• **Task item**: The required output is the lines of the listing from the beginning through the line containing "bright yellow solid pyramid 517,547", each copied exactly, without any pictures.

• **Materials provided**:

● ● ● ●

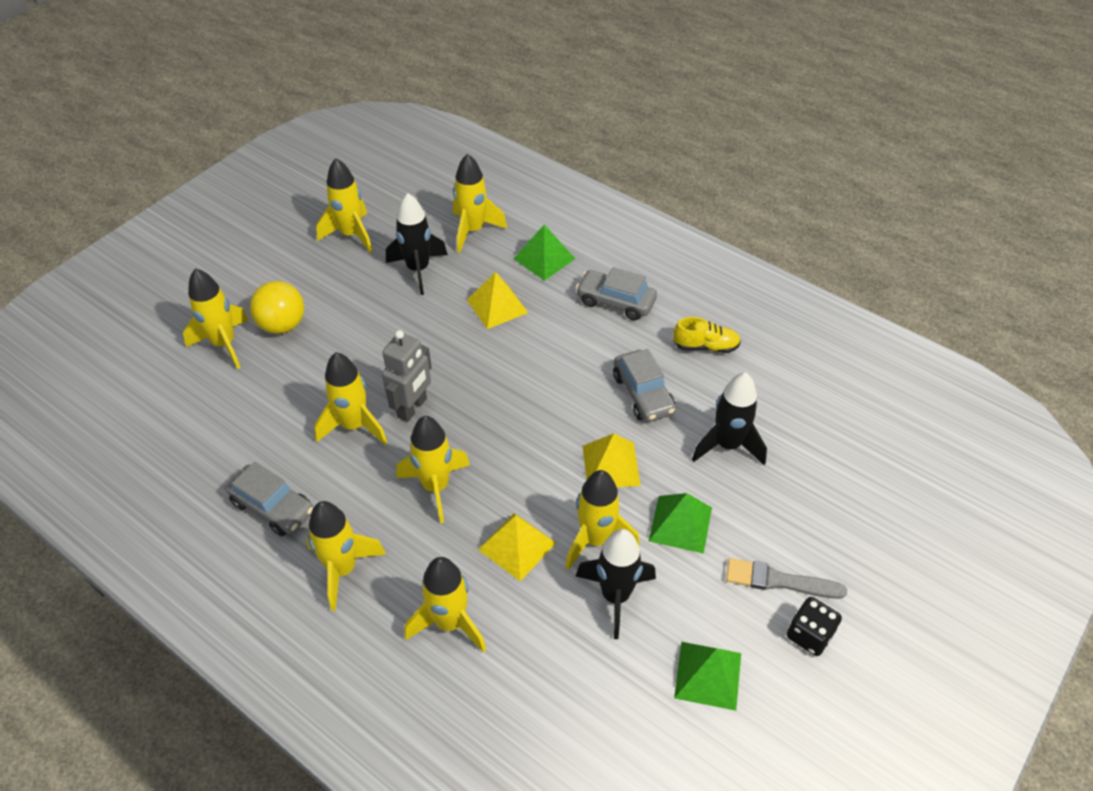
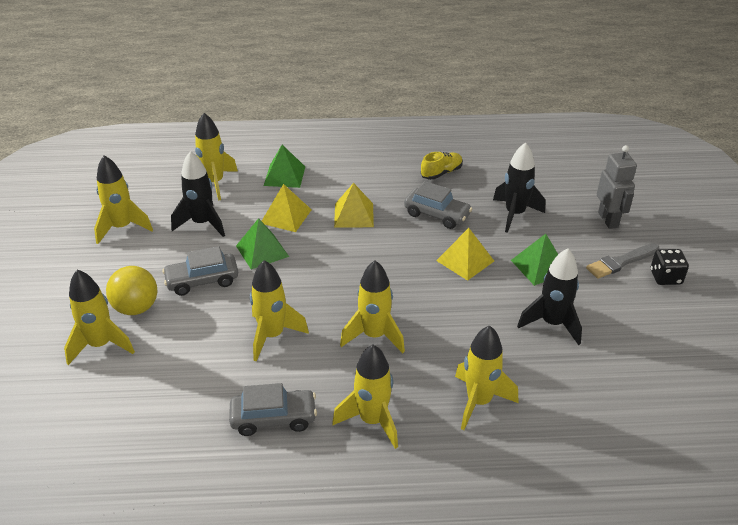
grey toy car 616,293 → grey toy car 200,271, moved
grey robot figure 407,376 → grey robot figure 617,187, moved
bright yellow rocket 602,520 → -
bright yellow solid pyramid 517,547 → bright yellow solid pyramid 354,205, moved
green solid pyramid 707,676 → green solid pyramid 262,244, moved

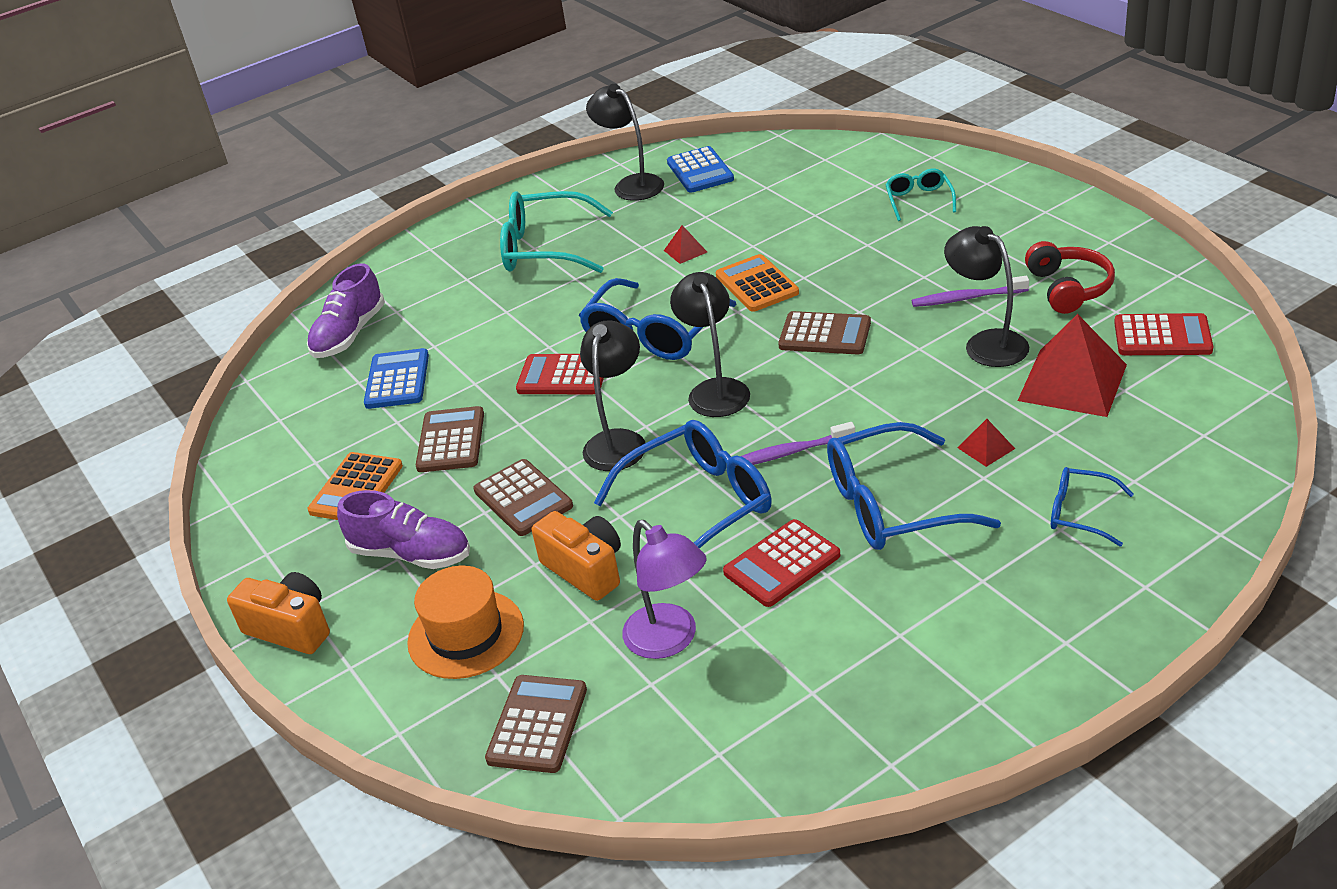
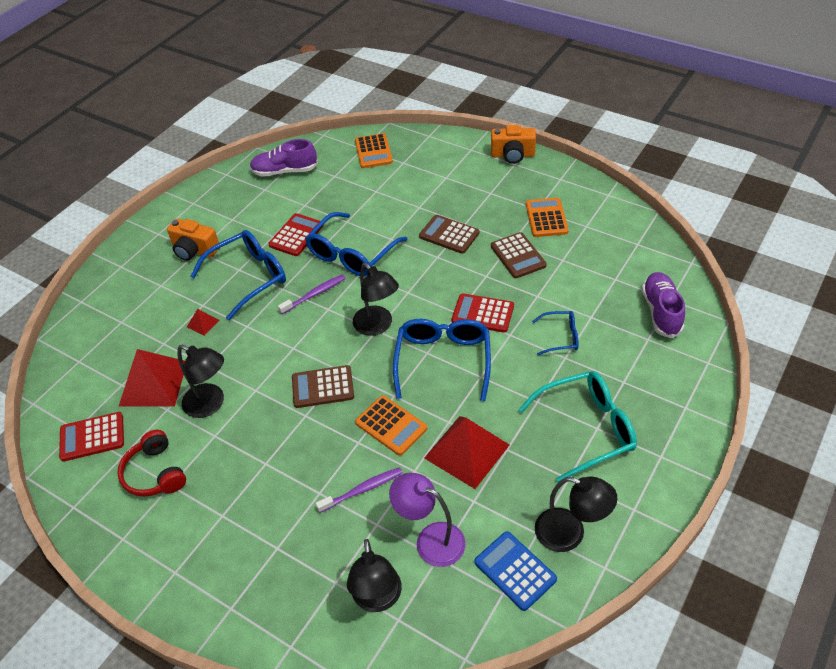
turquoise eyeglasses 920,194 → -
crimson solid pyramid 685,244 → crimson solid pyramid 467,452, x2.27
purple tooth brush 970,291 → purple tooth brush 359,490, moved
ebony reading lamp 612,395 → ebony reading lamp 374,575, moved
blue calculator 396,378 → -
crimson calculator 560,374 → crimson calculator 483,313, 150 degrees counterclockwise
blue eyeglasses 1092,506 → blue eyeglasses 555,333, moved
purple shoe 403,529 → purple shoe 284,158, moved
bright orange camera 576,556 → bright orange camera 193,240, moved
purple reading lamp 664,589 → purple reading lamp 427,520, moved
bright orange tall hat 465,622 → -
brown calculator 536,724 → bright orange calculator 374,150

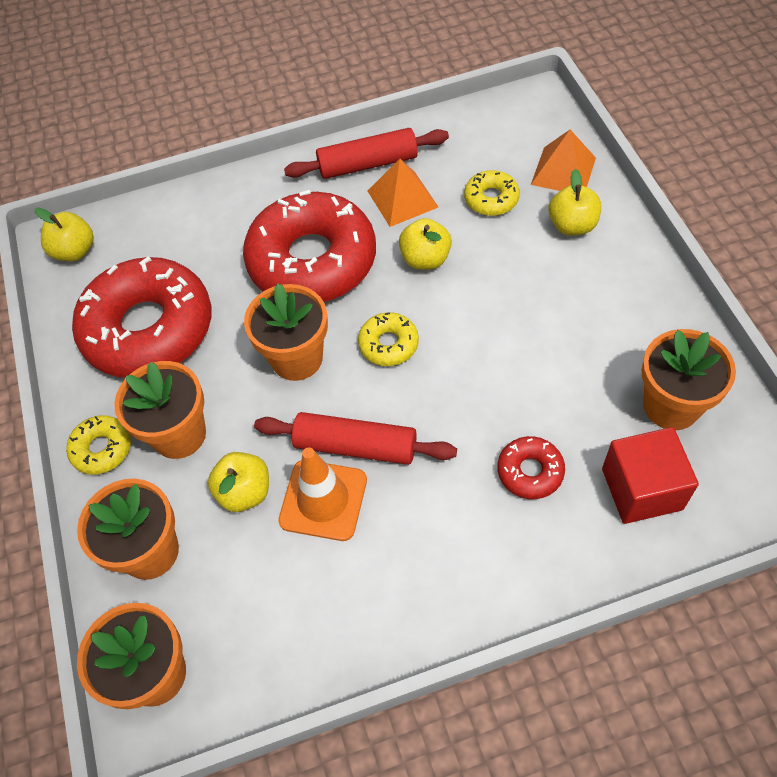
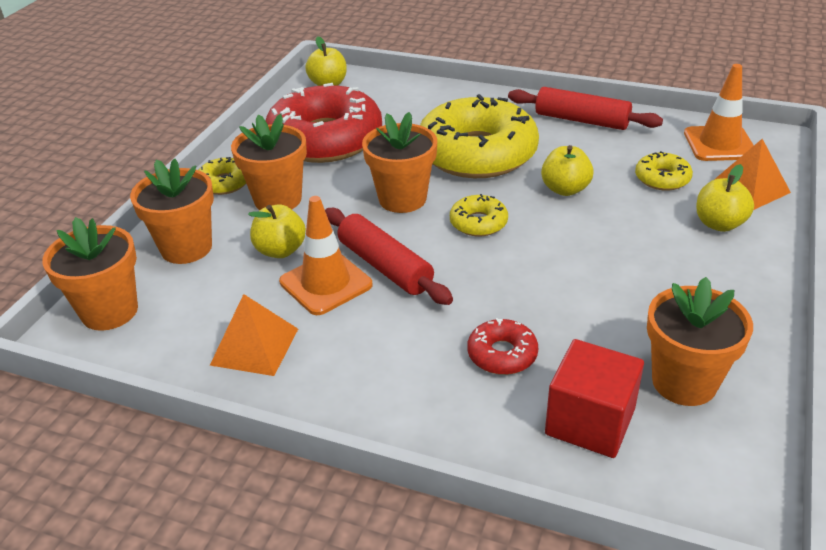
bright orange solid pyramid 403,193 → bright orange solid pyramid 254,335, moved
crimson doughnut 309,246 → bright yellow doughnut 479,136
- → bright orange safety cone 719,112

● ● ● ●

• **Problem solution**:
grey toy car 616,293 → grey toy car 200,271, moved
grey robot figure 407,376 → grey robot figure 617,187, moved
bright yellow rocket 602,520 → -
bright yellow solid pyramid 517,547 → bright yellow solid pyramid 354,205, moved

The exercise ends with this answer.